#### Directions
I need the records below retyped exactly.

#### Difference listings

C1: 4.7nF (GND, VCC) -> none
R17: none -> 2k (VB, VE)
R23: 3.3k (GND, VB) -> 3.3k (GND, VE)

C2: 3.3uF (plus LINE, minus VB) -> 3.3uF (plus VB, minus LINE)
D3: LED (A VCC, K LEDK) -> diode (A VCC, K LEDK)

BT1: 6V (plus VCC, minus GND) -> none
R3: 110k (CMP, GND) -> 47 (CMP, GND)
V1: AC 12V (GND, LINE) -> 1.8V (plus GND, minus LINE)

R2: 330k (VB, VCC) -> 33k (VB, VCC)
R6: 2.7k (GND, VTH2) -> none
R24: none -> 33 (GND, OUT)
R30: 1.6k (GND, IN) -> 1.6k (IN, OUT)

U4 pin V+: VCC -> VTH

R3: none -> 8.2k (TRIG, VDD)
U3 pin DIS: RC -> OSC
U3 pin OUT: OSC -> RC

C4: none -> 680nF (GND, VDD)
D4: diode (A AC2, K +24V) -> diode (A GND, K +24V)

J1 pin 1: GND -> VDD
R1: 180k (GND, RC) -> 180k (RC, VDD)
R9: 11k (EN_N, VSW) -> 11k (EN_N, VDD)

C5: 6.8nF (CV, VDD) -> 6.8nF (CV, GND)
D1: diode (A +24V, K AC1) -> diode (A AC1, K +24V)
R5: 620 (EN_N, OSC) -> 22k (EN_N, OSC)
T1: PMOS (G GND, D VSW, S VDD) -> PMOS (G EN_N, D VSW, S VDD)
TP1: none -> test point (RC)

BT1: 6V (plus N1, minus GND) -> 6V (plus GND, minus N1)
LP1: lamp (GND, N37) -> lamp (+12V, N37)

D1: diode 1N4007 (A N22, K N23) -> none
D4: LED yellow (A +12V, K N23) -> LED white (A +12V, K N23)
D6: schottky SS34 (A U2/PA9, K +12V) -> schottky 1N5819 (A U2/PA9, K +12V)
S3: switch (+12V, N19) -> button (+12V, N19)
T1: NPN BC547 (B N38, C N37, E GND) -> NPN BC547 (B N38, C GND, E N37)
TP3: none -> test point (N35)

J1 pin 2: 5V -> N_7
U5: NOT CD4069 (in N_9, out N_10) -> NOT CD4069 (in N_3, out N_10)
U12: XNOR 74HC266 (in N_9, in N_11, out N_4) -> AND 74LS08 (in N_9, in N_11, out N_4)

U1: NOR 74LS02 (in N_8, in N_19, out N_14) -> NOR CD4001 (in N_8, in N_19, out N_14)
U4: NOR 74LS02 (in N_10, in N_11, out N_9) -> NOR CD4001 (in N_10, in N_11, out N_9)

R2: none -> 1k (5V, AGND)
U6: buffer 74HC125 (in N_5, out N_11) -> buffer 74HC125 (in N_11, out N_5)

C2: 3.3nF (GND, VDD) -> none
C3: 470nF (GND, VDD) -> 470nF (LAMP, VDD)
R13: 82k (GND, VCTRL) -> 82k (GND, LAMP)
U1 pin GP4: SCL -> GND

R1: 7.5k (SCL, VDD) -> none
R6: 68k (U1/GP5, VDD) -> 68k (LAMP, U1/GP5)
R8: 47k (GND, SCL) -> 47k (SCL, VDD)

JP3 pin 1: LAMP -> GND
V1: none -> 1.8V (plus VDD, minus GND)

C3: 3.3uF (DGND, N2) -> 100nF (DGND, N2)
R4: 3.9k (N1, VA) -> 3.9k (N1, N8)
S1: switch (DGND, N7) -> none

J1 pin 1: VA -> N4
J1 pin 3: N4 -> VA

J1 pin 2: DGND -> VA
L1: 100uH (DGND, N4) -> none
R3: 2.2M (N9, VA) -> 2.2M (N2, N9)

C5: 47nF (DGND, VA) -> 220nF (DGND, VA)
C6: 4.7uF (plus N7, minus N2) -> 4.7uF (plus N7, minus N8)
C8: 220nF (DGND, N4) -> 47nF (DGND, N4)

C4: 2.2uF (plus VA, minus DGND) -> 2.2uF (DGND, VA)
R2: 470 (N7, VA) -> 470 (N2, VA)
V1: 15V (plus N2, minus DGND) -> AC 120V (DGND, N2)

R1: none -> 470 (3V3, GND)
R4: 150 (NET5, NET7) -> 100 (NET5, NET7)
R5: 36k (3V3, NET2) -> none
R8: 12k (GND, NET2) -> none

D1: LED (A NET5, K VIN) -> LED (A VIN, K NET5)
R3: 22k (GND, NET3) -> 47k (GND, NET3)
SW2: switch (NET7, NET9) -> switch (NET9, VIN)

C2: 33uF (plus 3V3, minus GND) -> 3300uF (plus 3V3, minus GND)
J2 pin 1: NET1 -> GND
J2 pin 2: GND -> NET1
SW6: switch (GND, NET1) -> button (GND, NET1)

#### Task output
C1: 4.7nF (GND, VCC) -> none
R17: none -> 2k (VB, VE)
R23: 3.3k (GND, VB) -> 3.3k (GND, VE)

C2: 3.3uF (plus LINE, minus VB) -> 3.3uF (plus VB, minus LINE)
D3: LED (A VCC, K LEDK) -> diode (A VCC, K LEDK)

BT1: 6V (plus VCC, minus GND) -> none
R3: 110k (CMP, GND) -> 47 (CMP, GND)
V1: AC 12V (GND, LINE) -> 1.8V (plus GND, minus LINE)

R2: 330k (VB, VCC) -> 33k (VB, VCC)
R6: 2.7k (GND, VTH2) -> none
R24: none -> 33 (GND, OUT)
R30: 1.6k (GND, IN) -> 1.6k (IN, OUT)

U4 pin V+: VCC -> VTH

R3: none -> 8.2k (TRIG, VDD)
U3 pin DIS: RC -> OSC
U3 pin OUT: OSC -> RC

C4: none -> 680nF (GND, VDD)
D4: diode (A AC2, K +24V) -> diode (A GND, K +24V)

J1 pin 1: GND -> VDD
R1: 180k (GND, RC) -> 180k (RC, VDD)
R9: 11k (EN_N, VSW) -> 11k (EN_N, VDD)

C5: 6.8nF (CV, VDD) -> 6.8nF (CV, GND)
D1: diode (A +24V, K AC1) -> diode (A AC1, K +24V)
R5: 620 (EN_N, OSC) -> 22k (EN_N, OSC)
T1: PMOS (G GND, D VSW, S VDD) -> PMOS (G EN_N, D VSW, S VDD)
TP1: none -> test point (RC)

BT1: 6V (plus N1, minus GND) -> 6V (plus GND, minus N1)
LP1: lamp (GND, N37) -> lamp (+12V, N37)

D1: diode 1N4007 (A N22, K N23) -> none
D4: LED yellow (A +12V, K N23) -> LED white (A +12V, K N23)
D6: schottky SS34 (A U2/PA9, K +12V) -> schottky 1N5819 (A U2/PA9, K +12V)
S3: switch (+12V, N19) -> button (+12V, N19)
T1: NPN BC547 (B N38, C N37, E GND) -> NPN BC547 (B N38, C GND, E N37)
TP3: none -> test point (N35)

J1 pin 2: 5V -> N_7
U5: NOT CD4069 (in N_9, out N_10) -> NOT CD4069 (in N_3, out N_10)
U12: XNOR 74HC266 (in N_9, in N_11, out N_4) -> AND 74LS08 (in N_9, in N_11, out N_4)

U1: NOR 74LS02 (in N_8, in N_19, out N_14) -> NOR CD4001 (in N_8, in N_19, out N_14)
U4: NOR 74LS02 (in N_10, in N_11, out N_9) -> NOR CD4001 (in N_10, in N_11, out N_9)

R2: none -> 1k (5V, AGND)
U6: buffer 74HC125 (in N_5, out N_11) -> buffer 74HC125 (in N_11, out N_5)

C2: 3.3nF (GND, VDD) -> none
C3: 470nF (GND, VDD) -> 470nF (LAMP, VDD)
R13: 82k (GND, VCTRL) -> 82k (GND, LAMP)
U1 pin GP4: SCL -> GND

R1: 7.5k (SCL, VDD) -> none
R6: 68k (U1/GP5, VDD) -> 68k (LAMP, U1/GP5)
R8: 47k (GND, SCL) -> 47k (SCL, VDD)

JP3 pin 1: LAMP -> GND
V1: none -> 1.8V (plus VDD, minus GND)

C3: 3.3uF (DGND, N2) -> 100nF (DGND, N2)
R4: 3.9k (N1, VA) -> 3.9k (N1, N8)
S1: switch (DGND, N7) -> none

J1 pin 1: VA -> N4
J1 pin 3: N4 -> VA

J1 pin 2: DGND -> VA
L1: 100uH (DGND, N4) -> none
R3: 2.2M (N9, VA) -> 2.2M (N2, N9)

C5: 47nF (DGND, VA) -> 220nF (DGND, VA)
C6: 4.7uF (plus N7, minus N2) -> 4.7uF (plus N7, minus N8)
C8: 220nF (DGND, N4) -> 47nF (DGND, N4)

C4: 2.2uF (plus VA, minus DGND) -> 2.2uF (DGND, VA)
R2: 470 (N7, VA) -> 470 (N2, VA)
V1: 15V (plus N2, minus DGND) -> AC 120V (DGND, N2)

R1: none -> 470 (3V3, GND)
R4: 150 (NET5, NET7) -> 100 (NET5, NET7)
R5: 36k (3V3, NET2) -> none
R8: 12k (GND, NET2) -> none

D1: LED (A NET5, K VIN) -> LED (A VIN, K NET5)
R3: 22k (GND, NET3) -> 47k (GND, NET3)
SW2: switch (NET7, NET9) -> switch (NET9, VIN)

C2: 33uF (plus 3V3, minus GND) -> 3300uF (plus 3V3, minus GND)
J2 pin 1: NET1 -> GND
J2 pin 2: GND -> NET1
SW6: switch (GND, NET1) -> button (GND, NET1)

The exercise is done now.